▶ **Problem details**:
Could you return all of the records exactly, minus their images?

Object state comparisons:
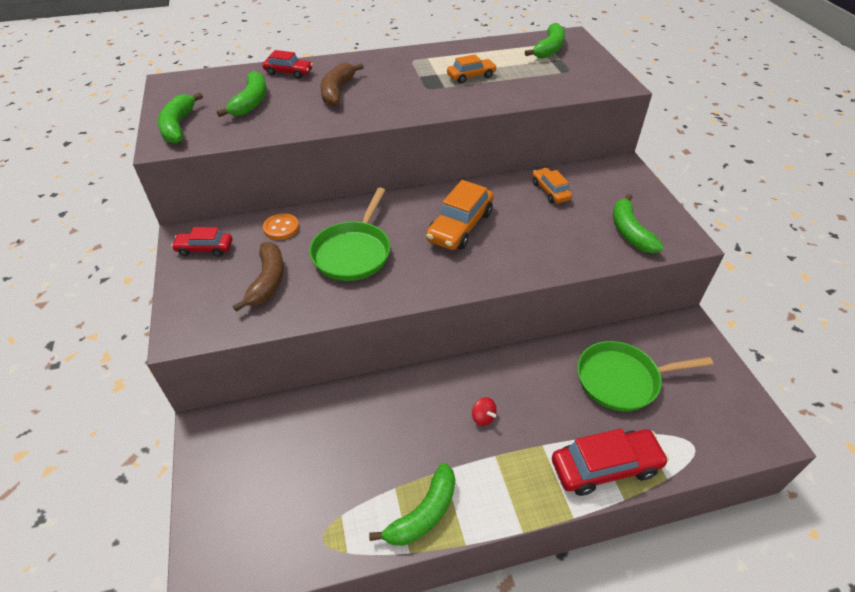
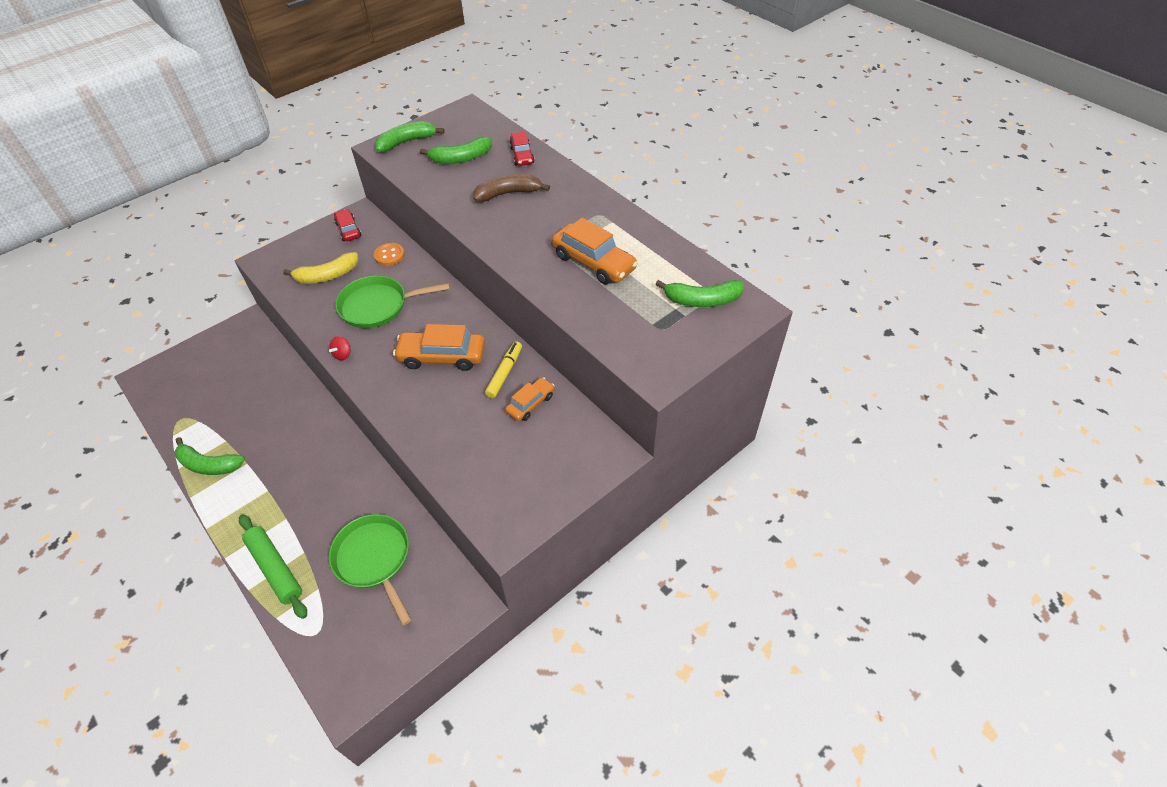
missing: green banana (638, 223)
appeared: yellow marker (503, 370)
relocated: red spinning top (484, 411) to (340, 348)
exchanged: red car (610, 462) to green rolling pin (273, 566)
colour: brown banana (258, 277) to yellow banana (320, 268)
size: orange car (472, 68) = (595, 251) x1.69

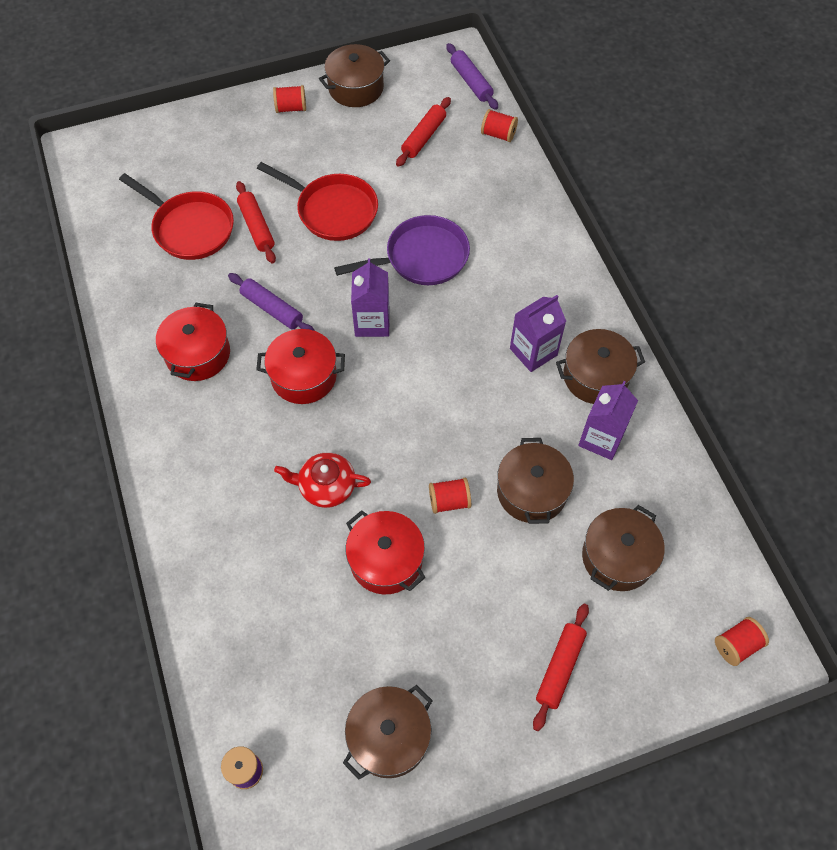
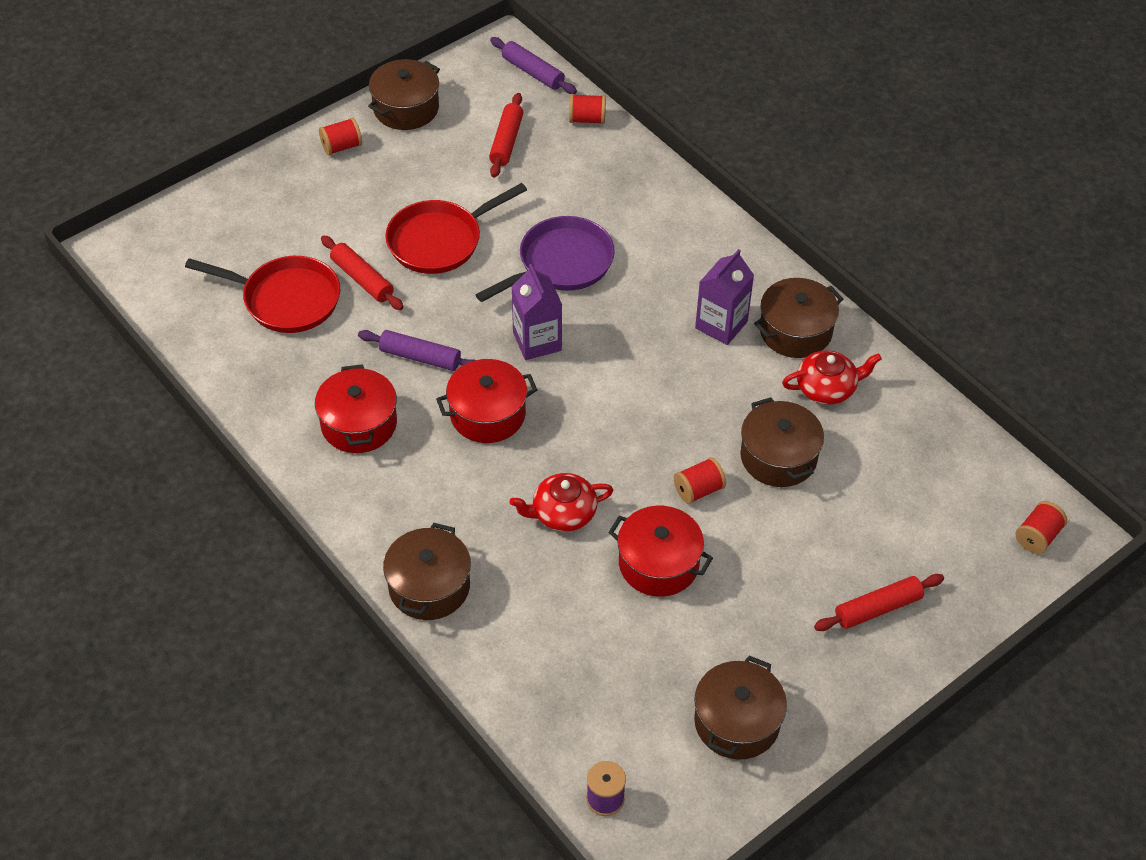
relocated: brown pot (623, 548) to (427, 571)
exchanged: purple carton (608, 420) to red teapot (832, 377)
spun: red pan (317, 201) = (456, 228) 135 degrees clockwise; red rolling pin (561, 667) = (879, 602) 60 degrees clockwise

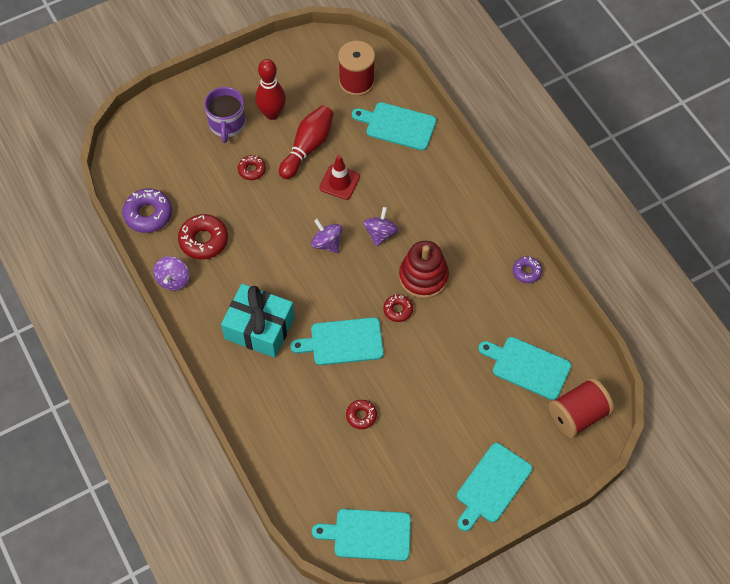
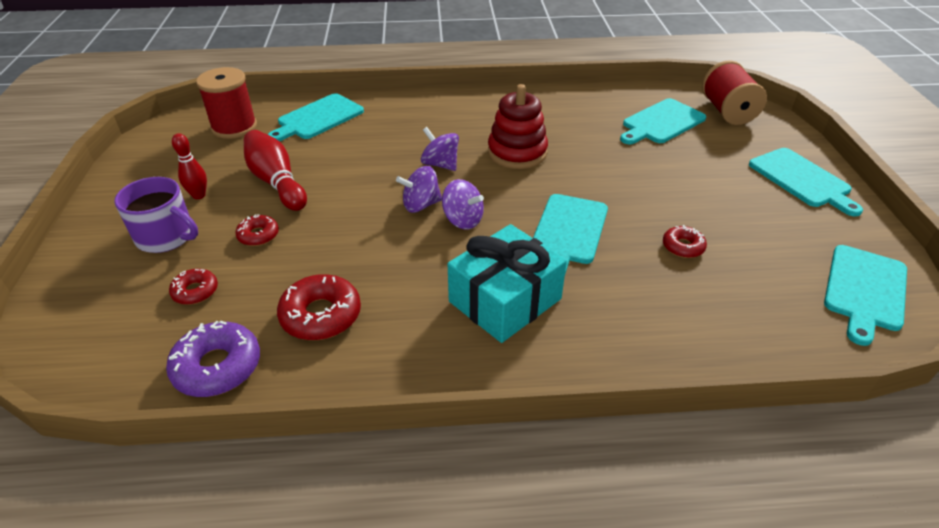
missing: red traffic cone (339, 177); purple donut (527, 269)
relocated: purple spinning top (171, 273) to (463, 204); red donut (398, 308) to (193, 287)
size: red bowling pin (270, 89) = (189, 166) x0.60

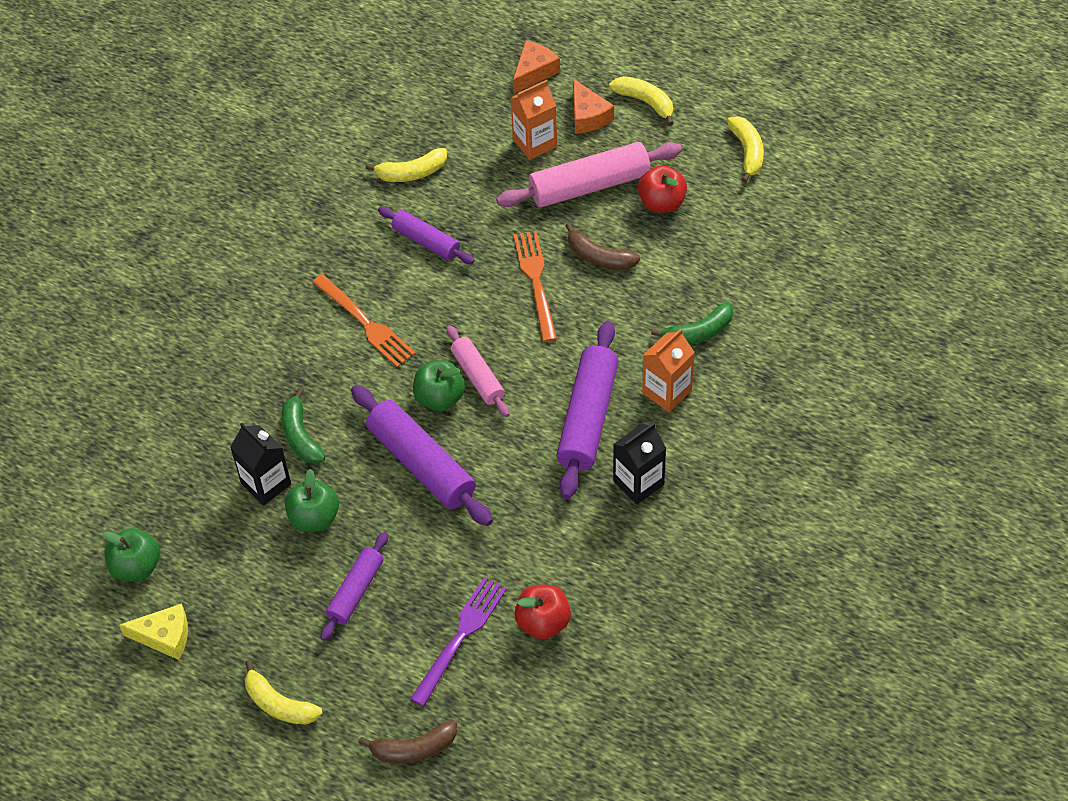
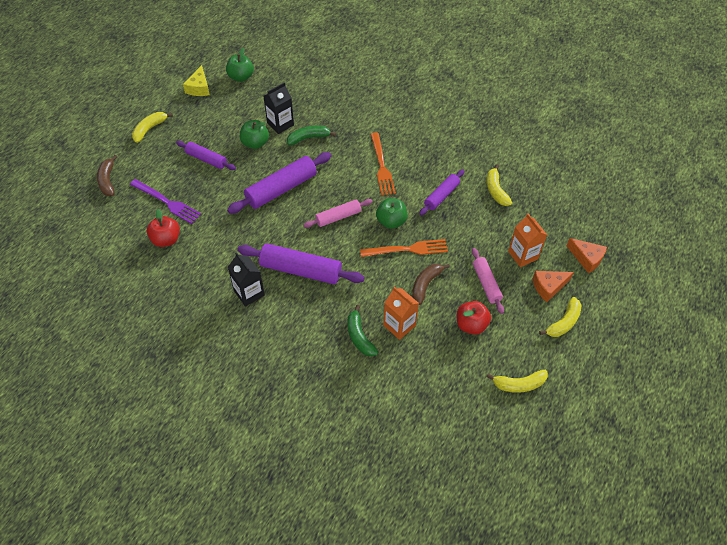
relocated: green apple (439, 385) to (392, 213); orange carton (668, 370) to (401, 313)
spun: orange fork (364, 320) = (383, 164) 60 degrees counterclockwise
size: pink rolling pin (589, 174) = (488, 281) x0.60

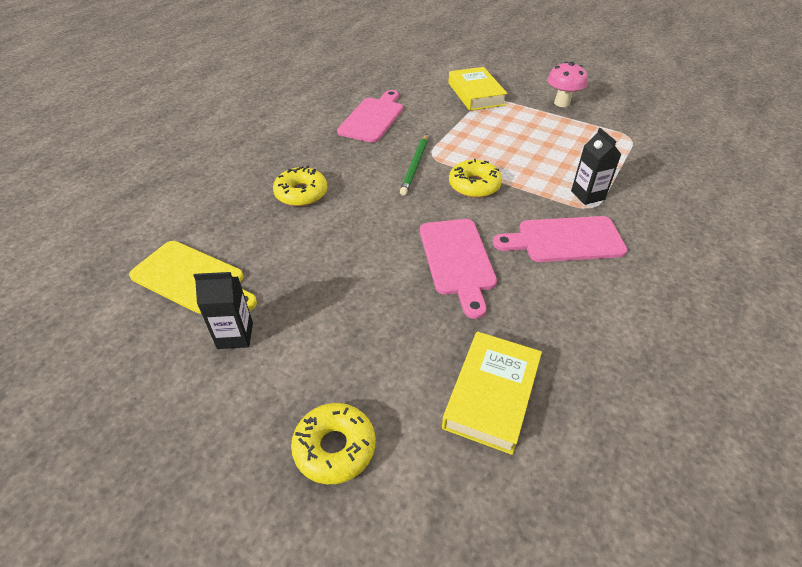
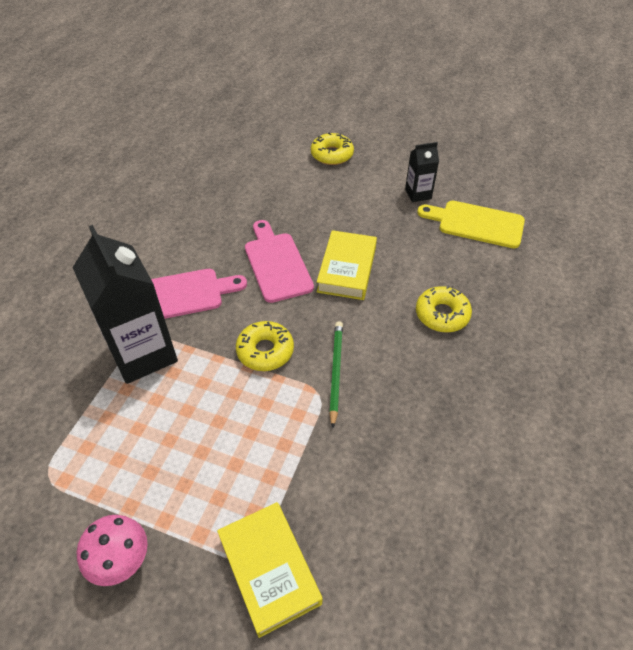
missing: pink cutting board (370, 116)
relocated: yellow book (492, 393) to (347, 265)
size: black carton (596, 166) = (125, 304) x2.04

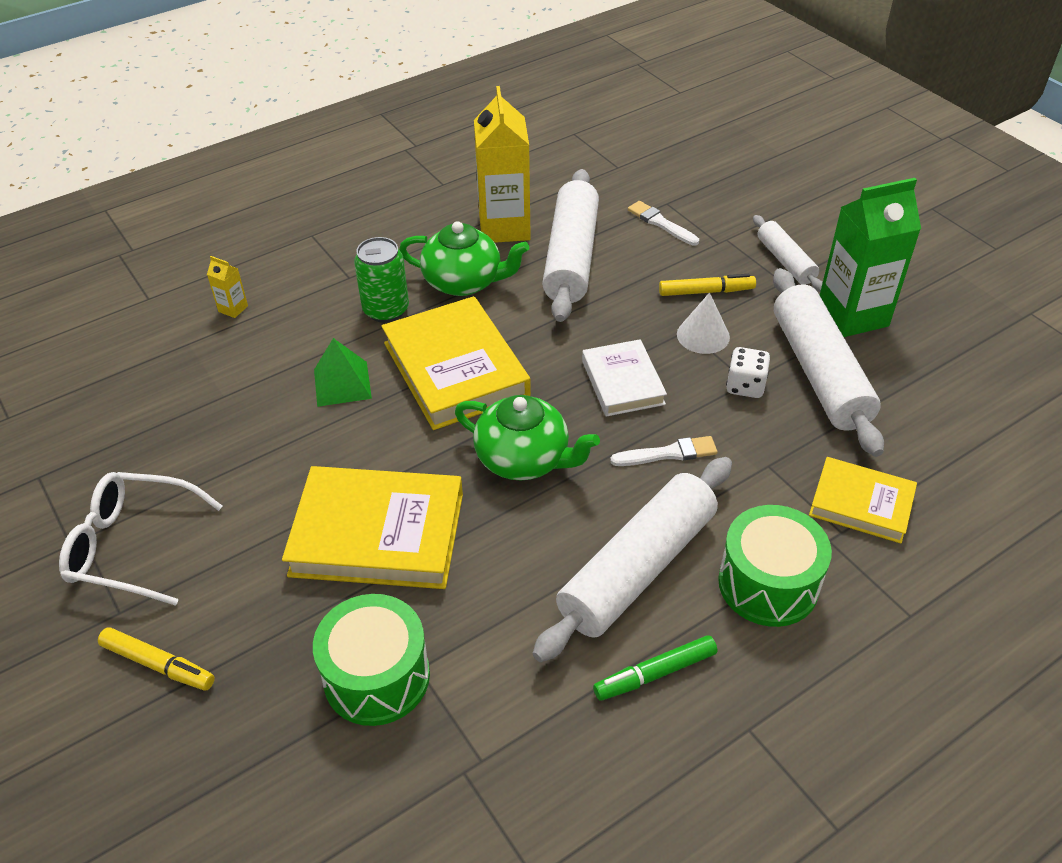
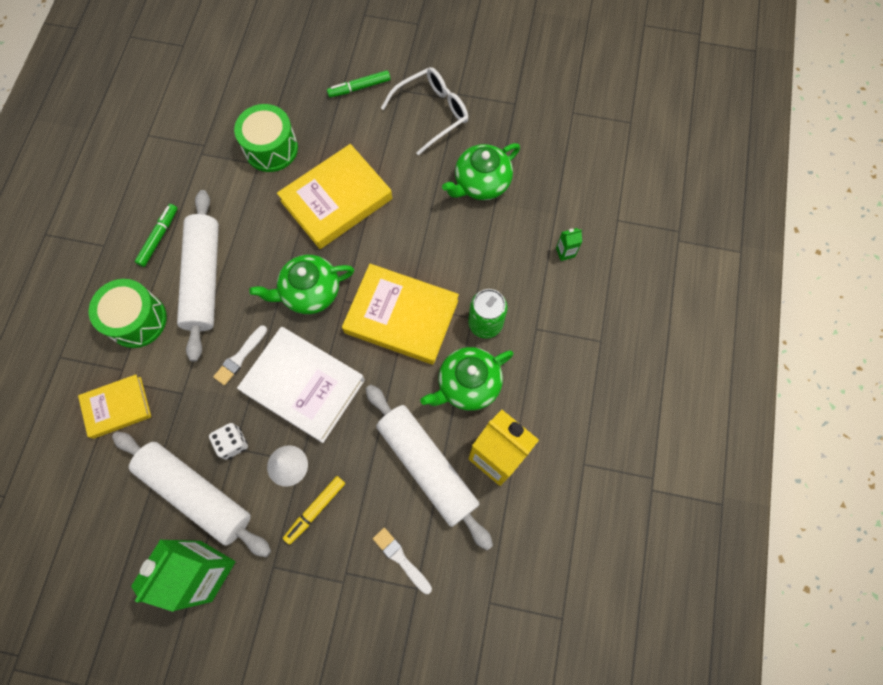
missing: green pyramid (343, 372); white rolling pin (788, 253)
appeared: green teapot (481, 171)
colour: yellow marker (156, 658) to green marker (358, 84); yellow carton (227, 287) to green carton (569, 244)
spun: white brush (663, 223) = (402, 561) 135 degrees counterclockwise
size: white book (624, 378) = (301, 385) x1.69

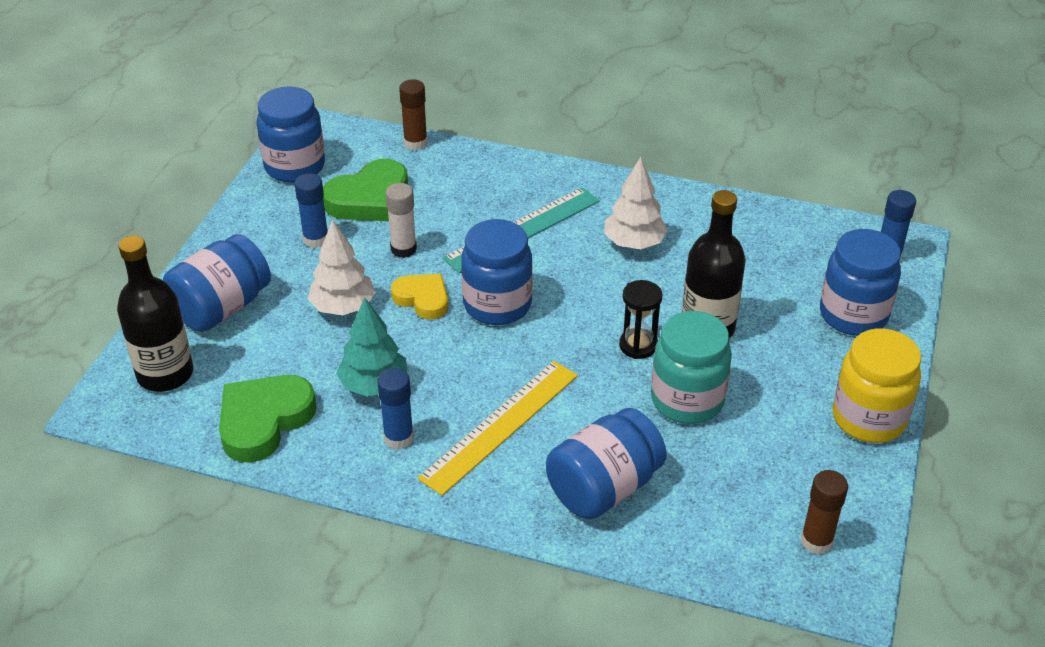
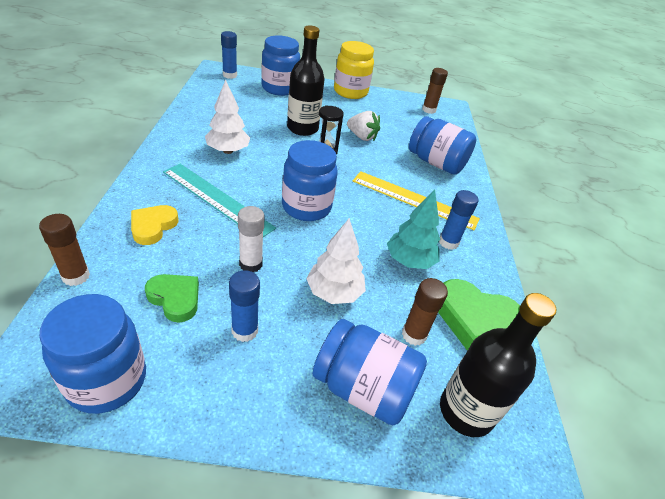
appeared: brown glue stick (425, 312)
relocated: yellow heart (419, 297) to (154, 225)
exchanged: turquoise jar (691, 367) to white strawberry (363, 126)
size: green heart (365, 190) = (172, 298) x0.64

▶ **Solution for this task**:
missing: green banana (638, 223)
appeared: yellow marker (503, 370)
relocated: red spinning top (484, 411) to (340, 348)
exchanged: red car (610, 462) to green rolling pin (273, 566)
colour: brown banana (258, 277) to yellow banana (320, 268)
size: orange car (472, 68) = (595, 251) x1.69

relocated: brown pot (623, 548) to (427, 571)
exchanged: purple carton (608, 420) to red teapot (832, 377)
spun: red pan (317, 201) = (456, 228) 135 degrees clockwise; red rolling pin (561, 667) = (879, 602) 60 degrees clockwise

missing: red traffic cone (339, 177); purple donut (527, 269)
relocated: purple spinning top (171, 273) to (463, 204); red donut (398, 308) to (193, 287)
size: red bowling pin (270, 89) = (189, 166) x0.60

relocated: green apple (439, 385) to (392, 213); orange carton (668, 370) to (401, 313)
spun: orange fork (364, 320) = (383, 164) 60 degrees counterclockwise
size: pink rolling pin (589, 174) = (488, 281) x0.60

missing: pink cutting board (370, 116)
relocated: yellow book (492, 393) to (347, 265)
size: black carton (596, 166) = (125, 304) x2.04

missing: green pyramid (343, 372); white rolling pin (788, 253)
appeared: green teapot (481, 171)
colour: yellow marker (156, 658) to green marker (358, 84); yellow carton (227, 287) to green carton (569, 244)
spun: white brush (663, 223) = (402, 561) 135 degrees counterclockwise
size: white book (624, 378) = (301, 385) x1.69

appeared: brown glue stick (425, 312)
relocated: yellow heart (419, 297) to (154, 225)
exchanged: turquoise jar (691, 367) to white strawberry (363, 126)
size: green heart (365, 190) = (172, 298) x0.64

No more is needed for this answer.